Material for the task START

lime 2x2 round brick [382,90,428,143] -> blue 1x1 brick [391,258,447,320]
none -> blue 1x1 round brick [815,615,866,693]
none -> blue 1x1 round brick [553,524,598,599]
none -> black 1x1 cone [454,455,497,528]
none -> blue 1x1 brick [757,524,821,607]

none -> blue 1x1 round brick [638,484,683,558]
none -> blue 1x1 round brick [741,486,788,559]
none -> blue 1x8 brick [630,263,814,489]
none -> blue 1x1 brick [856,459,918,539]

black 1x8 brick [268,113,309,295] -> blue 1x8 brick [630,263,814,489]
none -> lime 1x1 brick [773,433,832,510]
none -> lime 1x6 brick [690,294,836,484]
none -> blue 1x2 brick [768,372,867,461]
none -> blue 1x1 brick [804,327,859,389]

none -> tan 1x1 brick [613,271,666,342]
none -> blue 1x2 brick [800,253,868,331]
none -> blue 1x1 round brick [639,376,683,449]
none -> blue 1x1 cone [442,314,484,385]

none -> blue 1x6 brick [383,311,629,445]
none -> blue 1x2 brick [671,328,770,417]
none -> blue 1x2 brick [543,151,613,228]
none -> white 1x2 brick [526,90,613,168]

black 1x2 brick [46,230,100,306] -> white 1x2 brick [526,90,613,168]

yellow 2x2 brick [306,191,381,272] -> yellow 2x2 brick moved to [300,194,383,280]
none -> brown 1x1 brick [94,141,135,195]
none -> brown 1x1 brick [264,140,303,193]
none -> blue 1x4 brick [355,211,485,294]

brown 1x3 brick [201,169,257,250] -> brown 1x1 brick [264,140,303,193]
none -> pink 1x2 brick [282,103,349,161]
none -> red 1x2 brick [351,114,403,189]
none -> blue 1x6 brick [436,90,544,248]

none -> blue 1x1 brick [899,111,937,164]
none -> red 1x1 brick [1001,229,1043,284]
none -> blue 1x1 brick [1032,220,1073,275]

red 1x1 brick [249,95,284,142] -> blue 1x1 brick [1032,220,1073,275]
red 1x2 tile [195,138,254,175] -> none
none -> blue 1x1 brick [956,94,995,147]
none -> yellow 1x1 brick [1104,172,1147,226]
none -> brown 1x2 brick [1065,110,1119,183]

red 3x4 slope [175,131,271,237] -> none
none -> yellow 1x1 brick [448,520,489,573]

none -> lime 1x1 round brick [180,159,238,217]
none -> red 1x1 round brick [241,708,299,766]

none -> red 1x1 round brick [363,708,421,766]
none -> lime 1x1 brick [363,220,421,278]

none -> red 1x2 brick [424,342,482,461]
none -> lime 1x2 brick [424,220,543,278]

Material for the task END

### [Task prompt]
In the entries above, identify every line with the string "yellow".

### [Your response]
yellow 2x2 brick [306,191,381,272] -> yellow 2x2 brick moved to [300,194,383,280]
none -> yellow 1x1 brick [1104,172,1147,226]
none -> yellow 1x1 brick [448,520,489,573]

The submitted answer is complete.